▸ WHAT IS NEEDED
Only the lines from the line holding "Mask vessel or" to the last line should be output, each exactly as given.

▸ MATERIAL FOR THIS EXERCISE
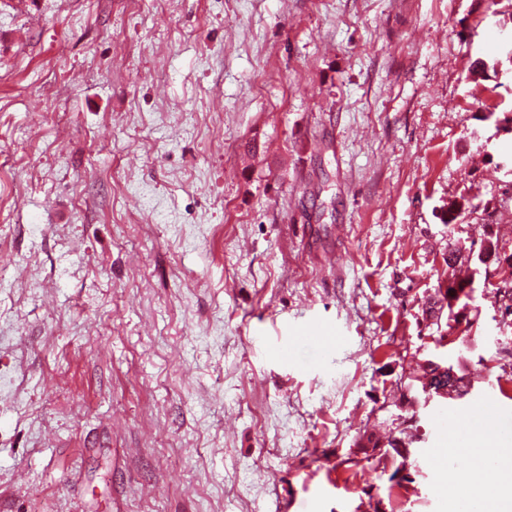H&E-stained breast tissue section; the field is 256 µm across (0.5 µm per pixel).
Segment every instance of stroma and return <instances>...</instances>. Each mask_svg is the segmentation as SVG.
<instances>
[{
	"instance_id": "obj_1",
	"label": "stroma",
	"mask_w": 512,
	"mask_h": 512,
	"mask_svg": "<svg viewBox=\"0 0 512 512\" xmlns=\"http://www.w3.org/2000/svg\"><path fill=\"white\" fill-rule=\"evenodd\" d=\"M511 34L512 0H0V512H468L440 412L512 448ZM456 274L468 331L428 314ZM433 357L467 392L408 401ZM366 432L408 482L343 465ZM331 334L330 331L324 330L318 327H306L302 334L296 333L293 341L282 342L278 347L275 348L274 353L277 359L283 363H288L292 357V346L296 342H302L307 345L322 346Z\"/></svg>"
}]
</instances>
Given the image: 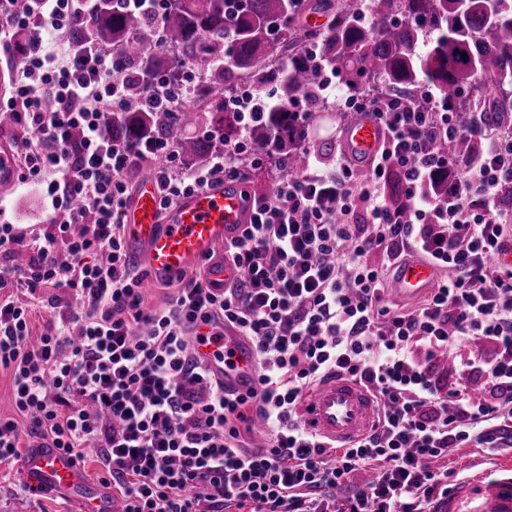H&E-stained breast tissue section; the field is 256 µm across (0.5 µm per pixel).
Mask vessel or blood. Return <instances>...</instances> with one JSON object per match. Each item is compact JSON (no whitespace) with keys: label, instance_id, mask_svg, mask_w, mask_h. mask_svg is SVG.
<instances>
[{"label":"vessel or blood","instance_id":"obj_1","mask_svg":"<svg viewBox=\"0 0 512 512\" xmlns=\"http://www.w3.org/2000/svg\"><path fill=\"white\" fill-rule=\"evenodd\" d=\"M386 138L384 125L371 113L360 114L341 130L348 158L365 165L374 162ZM249 219L244 193L221 182L185 195L168 216H161L156 183L148 176L140 181L124 216L132 251L156 279L176 278L203 261L209 280L223 286L237 282L242 272L217 256L215 249L236 237ZM438 282L436 266L412 257L399 264L392 290L402 297L416 298L436 288ZM189 342L226 391L256 388L251 341L237 336L233 329L203 325L191 333ZM377 409L373 395L357 382L333 376L319 383L300 403L303 424L336 444L365 435ZM23 469L35 491H71L80 512H122L116 499L99 489L88 490L81 467L67 455L34 448L26 454ZM438 512H512V467L501 465L465 478L441 501Z\"/></svg>","mask_w":512,"mask_h":512}]
</instances>
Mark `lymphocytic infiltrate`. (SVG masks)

▸ RESPONSE FOR THIS EXERCISE
Mask vessel or blood. Return <instances>...</instances> with one JSON object per match. Each item is compact JSON (no whitespace) with keys: label, instance_id, mask_svg, mask_w, mask_h. mask_svg is SVG.
<instances>
[{"label":"vessel or blood","instance_id":"obj_1","mask_svg":"<svg viewBox=\"0 0 512 512\" xmlns=\"http://www.w3.org/2000/svg\"><path fill=\"white\" fill-rule=\"evenodd\" d=\"M386 138L384 125L371 113L360 114L341 130L348 158L365 165L374 162ZM249 219L244 193L221 182L185 195L168 216H161L156 183L148 176L140 181L124 216L132 251L156 279L176 278L203 261L209 280L223 286L237 282L242 272L217 256L215 249L236 237ZM438 282L436 266L412 257L399 264L392 290L402 297L416 298L436 288ZM189 342L226 391L256 388L251 341L237 336L233 329L203 325L191 333ZM377 409L373 395L357 382L333 376L319 383L300 403L303 424L336 444L365 435ZM23 469L35 491H71L80 512H122L116 499L99 489L88 490L81 467L67 455L34 448L26 454ZM438 512H512V467L501 465L465 478L441 501Z\"/></svg>","mask_w":512,"mask_h":512}]
</instances>
Mark `lymphocytic infiltrate`. (SVG masks)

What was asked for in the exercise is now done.